*EXTRACTED DATA:*
○ ○ ○

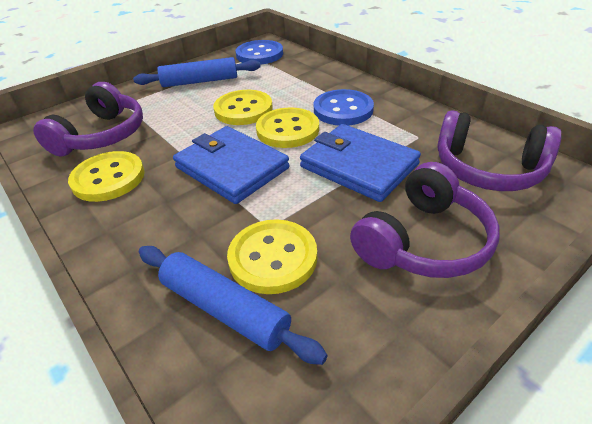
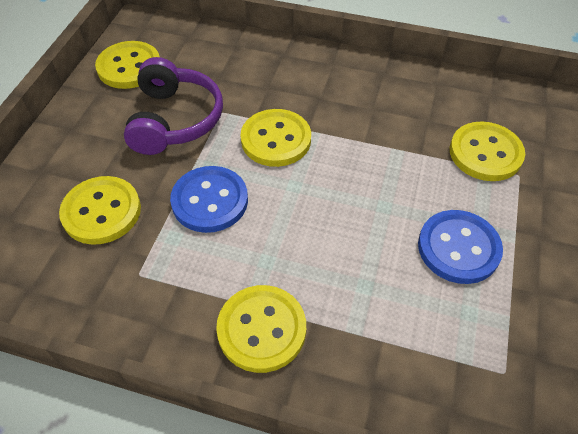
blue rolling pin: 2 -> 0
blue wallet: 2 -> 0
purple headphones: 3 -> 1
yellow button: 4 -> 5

○ ○ ○

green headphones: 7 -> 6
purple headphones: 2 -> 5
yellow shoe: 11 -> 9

○ ○ ○

*WORK TO COMPLETE:*
In the entries above, find the line with "blue rolling pin: 2 -> 0" and the line with "yellow button: 4 -> 5", then set down exactly those two and every line between them, nothing else.

*ANSWER SPACE:*
blue rolling pin: 2 -> 0
blue wallet: 2 -> 0
purple headphones: 3 -> 1
yellow button: 4 -> 5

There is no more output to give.